## EXERCISE GOAL
From the line containing "Target: benign epithelium." down to the last line of the records below, copy every line exactly. Leave out everything before it.

## MATERIAL
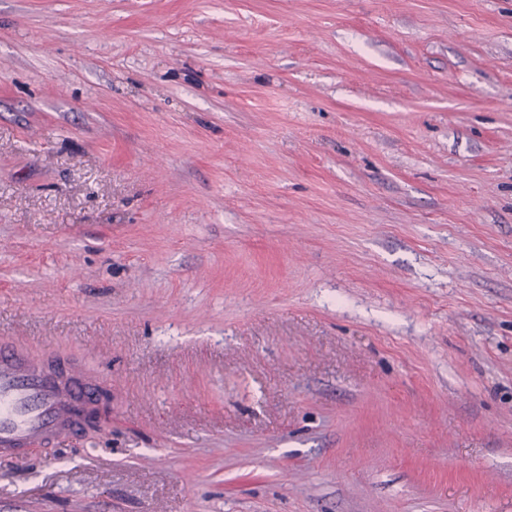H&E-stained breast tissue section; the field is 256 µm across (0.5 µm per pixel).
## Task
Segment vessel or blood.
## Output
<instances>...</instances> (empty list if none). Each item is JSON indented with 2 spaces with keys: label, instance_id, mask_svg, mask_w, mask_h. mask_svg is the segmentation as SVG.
Masks as SVG:
<instances>
[{
  "label": "vessel or blood",
  "instance_id": "obj_1",
  "mask_svg": "<svg viewBox=\"0 0 512 512\" xmlns=\"http://www.w3.org/2000/svg\"><path fill=\"white\" fill-rule=\"evenodd\" d=\"M90 399L86 381L57 383L40 364L0 344V457L70 432Z\"/></svg>",
  "mask_w": 512,
  "mask_h": 512
}]
</instances>
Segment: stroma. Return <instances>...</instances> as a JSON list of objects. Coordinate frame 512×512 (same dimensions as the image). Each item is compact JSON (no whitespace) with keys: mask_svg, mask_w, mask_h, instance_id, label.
<instances>
[{"mask_svg":"<svg viewBox=\"0 0 512 512\" xmlns=\"http://www.w3.org/2000/svg\"><path fill=\"white\" fill-rule=\"evenodd\" d=\"M1 339L0 512H512V0H0ZM86 381L66 387L34 360L0 343V457L70 432L87 411Z\"/></svg>","mask_w":512,"mask_h":512,"instance_id":"1","label":"stroma"}]
</instances>
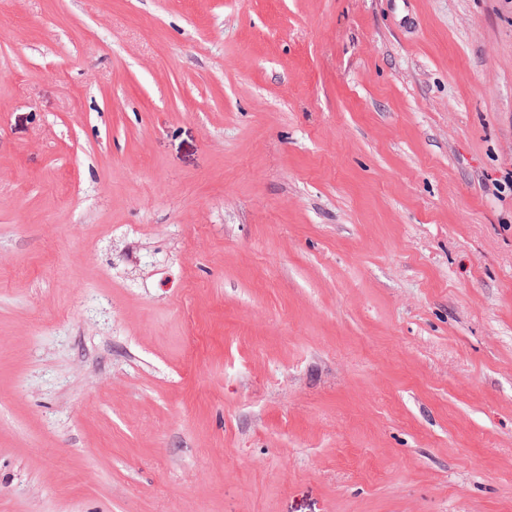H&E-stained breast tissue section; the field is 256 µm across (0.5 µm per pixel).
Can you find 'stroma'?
<instances>
[{
	"label": "stroma",
	"mask_w": 512,
	"mask_h": 512,
	"mask_svg": "<svg viewBox=\"0 0 512 512\" xmlns=\"http://www.w3.org/2000/svg\"><path fill=\"white\" fill-rule=\"evenodd\" d=\"M0 512H512V0H0Z\"/></svg>",
	"instance_id": "35a3bbf8"
}]
</instances>
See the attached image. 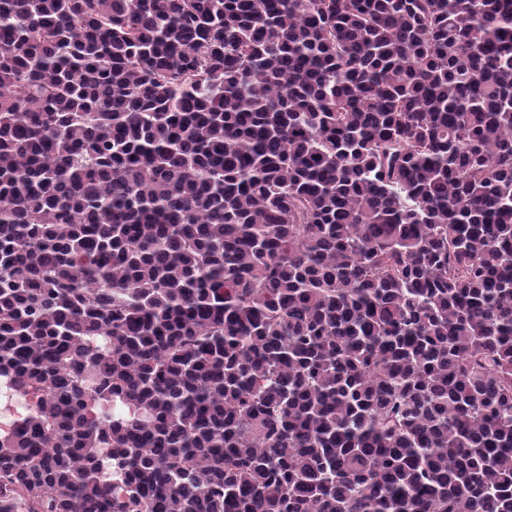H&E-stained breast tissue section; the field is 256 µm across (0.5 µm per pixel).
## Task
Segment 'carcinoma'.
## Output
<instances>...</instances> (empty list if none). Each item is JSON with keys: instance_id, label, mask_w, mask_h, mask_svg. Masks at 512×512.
<instances>
[{"instance_id": "cac0c4a2", "label": "carcinoma", "mask_w": 512, "mask_h": 512, "mask_svg": "<svg viewBox=\"0 0 512 512\" xmlns=\"http://www.w3.org/2000/svg\"><path fill=\"white\" fill-rule=\"evenodd\" d=\"M0 512H512V0H0Z\"/></svg>"}]
</instances>
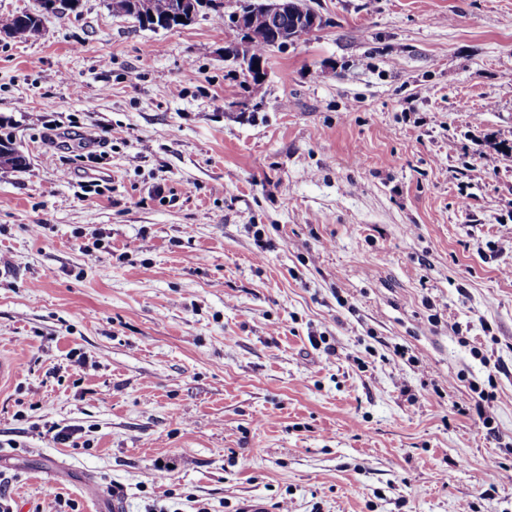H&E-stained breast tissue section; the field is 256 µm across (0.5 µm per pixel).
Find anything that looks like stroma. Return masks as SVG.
Here are the masks:
<instances>
[{
  "label": "stroma",
  "mask_w": 512,
  "mask_h": 512,
  "mask_svg": "<svg viewBox=\"0 0 512 512\" xmlns=\"http://www.w3.org/2000/svg\"><path fill=\"white\" fill-rule=\"evenodd\" d=\"M109 2L0 37L12 512H512V0H307L257 98ZM28 165V157L17 148L10 137L0 138V168L21 171Z\"/></svg>",
  "instance_id": "35a3bbf8"
}]
</instances>
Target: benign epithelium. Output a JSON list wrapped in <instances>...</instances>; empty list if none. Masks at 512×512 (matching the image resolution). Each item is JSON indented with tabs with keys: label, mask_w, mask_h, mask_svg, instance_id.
<instances>
[{
	"label": "benign epithelium",
	"mask_w": 512,
	"mask_h": 512,
	"mask_svg": "<svg viewBox=\"0 0 512 512\" xmlns=\"http://www.w3.org/2000/svg\"><path fill=\"white\" fill-rule=\"evenodd\" d=\"M220 7V2L214 0H181L179 15L185 20L196 19L197 16L212 8ZM264 11L270 20L269 29L257 32L250 25V15L256 10ZM292 14L290 0H262L254 3L253 0H241L240 9L229 15L225 25L234 32V38L229 41L232 49L224 50V55L237 63L245 72L252 75L256 70V59L252 57L250 46L257 42H265L271 48H281L288 45L303 33L311 32L321 25V18L313 13L306 18L294 20L293 32H278L282 20Z\"/></svg>",
	"instance_id": "7a95c632"
}]
</instances>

## THE REPLY
Target: benign epithelium. Output a JSON list wrapped in <instances>...</instances>; empty list if none. Masks at 512×512 (matching the image resolution). Each item is JSON indented with tabs with keys: label, mask_w, mask_h, mask_svg, instance_id.
<instances>
[{
	"label": "benign epithelium",
	"mask_w": 512,
	"mask_h": 512,
	"mask_svg": "<svg viewBox=\"0 0 512 512\" xmlns=\"http://www.w3.org/2000/svg\"><path fill=\"white\" fill-rule=\"evenodd\" d=\"M220 7V2L214 0H181L179 15L185 20L196 19L197 16L212 8ZM264 11L270 20L269 29L257 32L250 25V15L256 10ZM292 14L290 0H262L254 3L253 0H241L240 9L229 15L225 25L234 32V38L229 41L232 49L224 50V55L237 63L245 72L252 75L256 70V59L252 57L250 46L257 42H265L271 48H281L288 45L303 33L311 32L321 25V18L313 13L306 18L294 20L293 32H278L282 20Z\"/></svg>",
	"instance_id": "7a95c632"
}]
</instances>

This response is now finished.